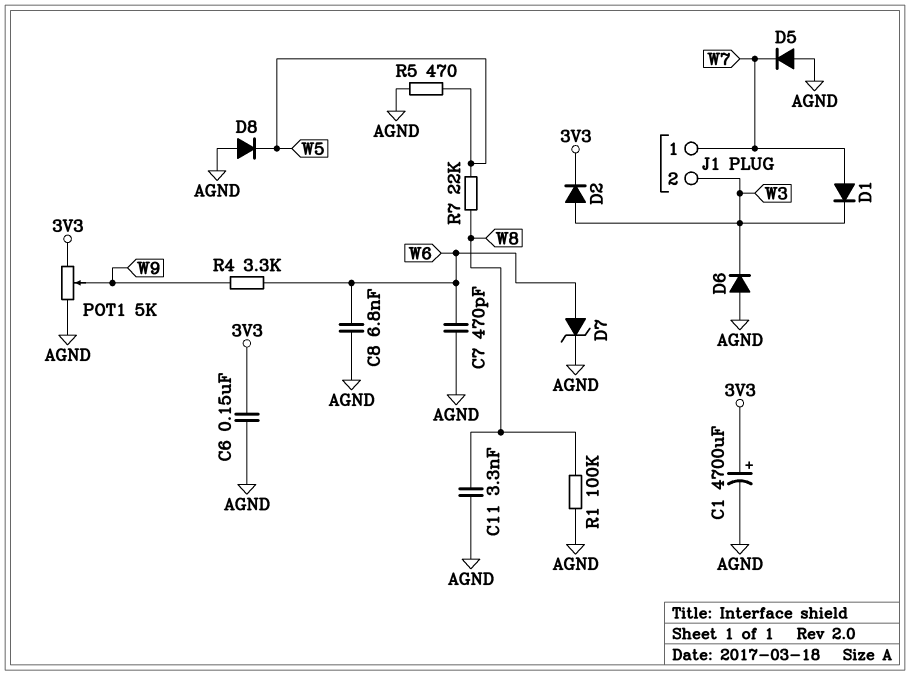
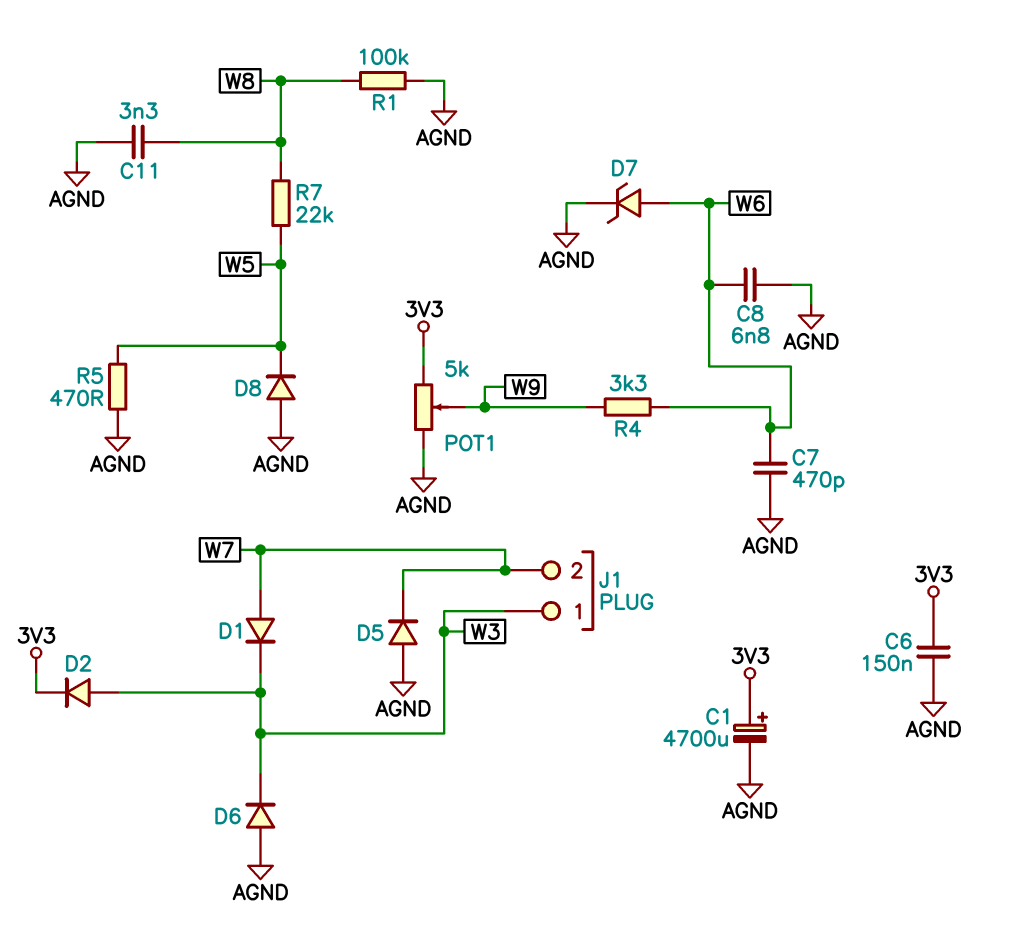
J1 pin 1: W7 -> W3
J1 pin 2: W3 -> W7

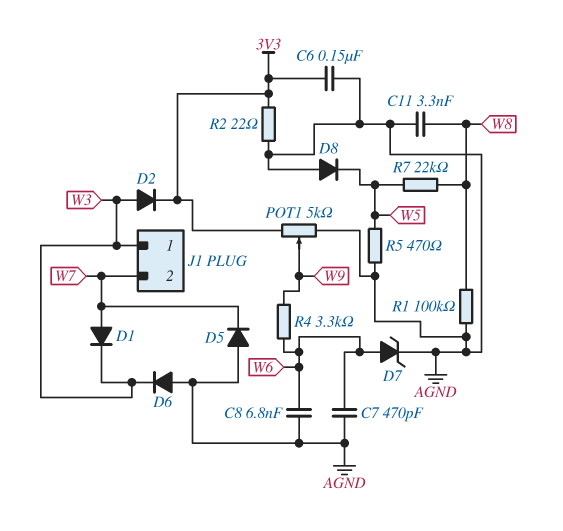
C1: 4700uF (plus 3V3, minus AGND) -> none
R2: none -> 22 (3V3, AGND)

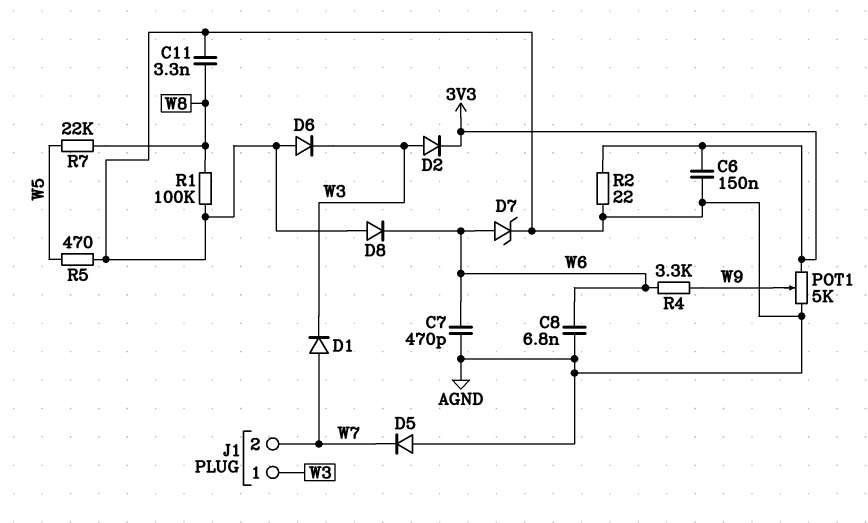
D8: diode (A AGND, K W5) -> diode (A AGND, K W6)

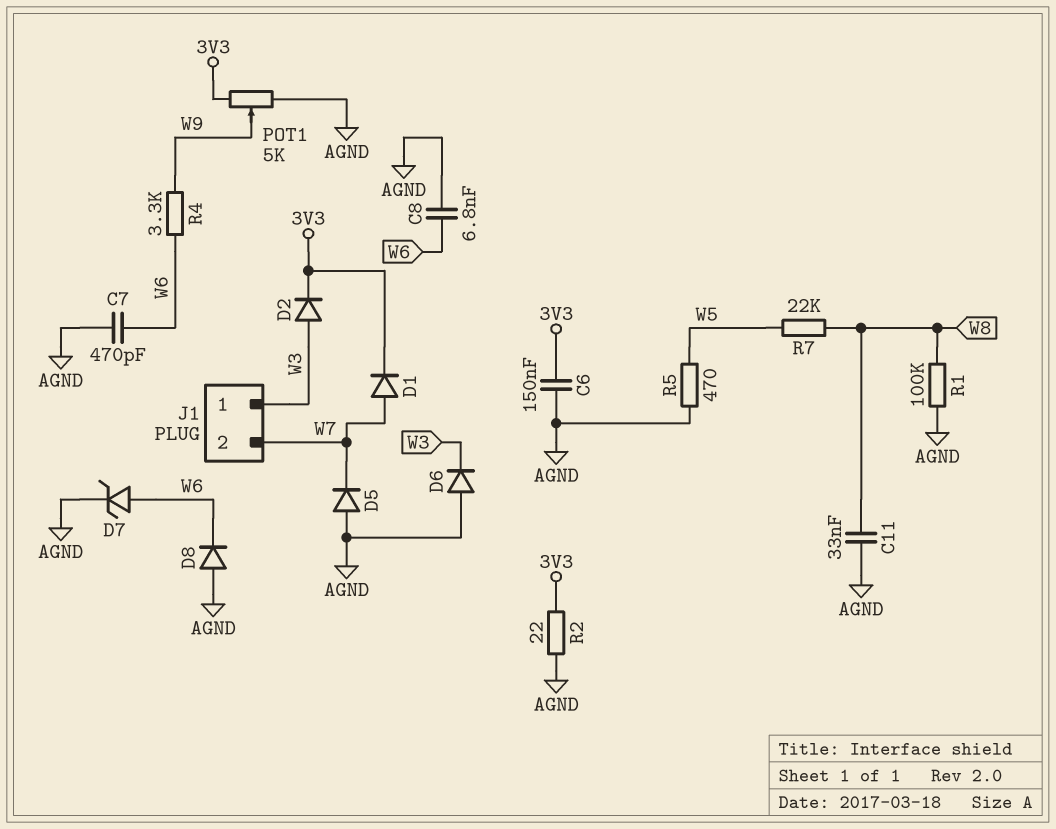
C11: 3.3nF (AGND, W8) -> 33nF (AGND, W8)
D1: diode (A W7, K W3) -> diode (A W7, K 3V3)

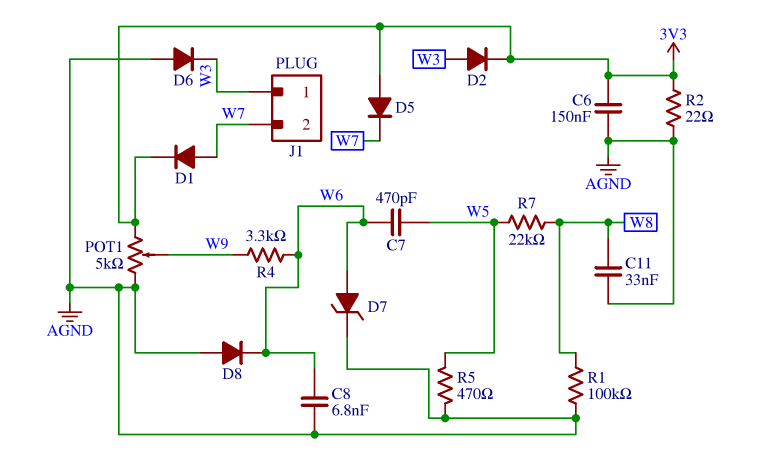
C7: 470pF (AGND, W6) -> 470pF (W5, W6)
D5: diode (A AGND, K W7) -> diode (A 3V3, K W7)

- **AIM OF THE TASK**
Reproduce the material exactly; omit the pictures.

- **RESULT FOR THIS TASK**
J1 pin 1: W7 -> W3
J1 pin 2: W3 -> W7

C1: 4700uF (plus 3V3, minus AGND) -> none
R2: none -> 22 (3V3, AGND)

D8: diode (A AGND, K W5) -> diode (A AGND, K W6)

C11: 3.3nF (AGND, W8) -> 33nF (AGND, W8)
D1: diode (A W7, K W3) -> diode (A W7, K 3V3)

C7: 470pF (AGND, W6) -> 470pF (W5, W6)
D5: diode (A AGND, K W7) -> diode (A 3V3, K W7)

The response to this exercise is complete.